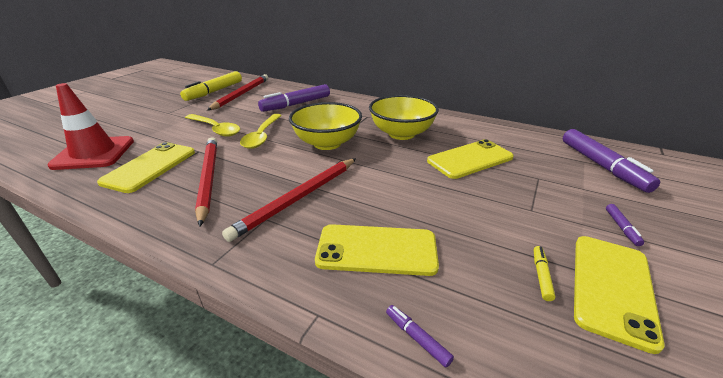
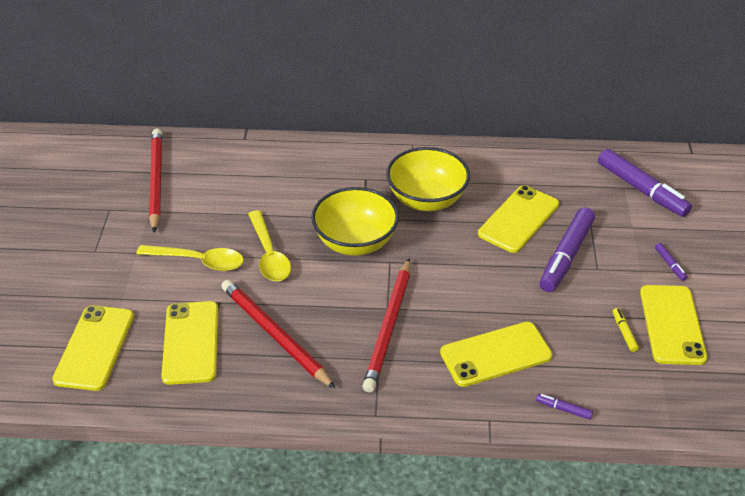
camera: 25 degrees left, 10 degrees up
(94, 153) = (94, 347): red traffic cone -> yellow phone
(214, 91) = (108, 186): yellow marker -> none
(296, 104) = (255, 181): purple marker -> purple marker (566, 256)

____________________

Set the listing down verbatim, excluding pictures.

camera: 25 degrees left, 10 degrees up
(94, 153) = (94, 347): red traffic cone -> yellow phone
(214, 91) = (108, 186): yellow marker -> none
(296, 104) = (255, 181): purple marker -> purple marker (566, 256)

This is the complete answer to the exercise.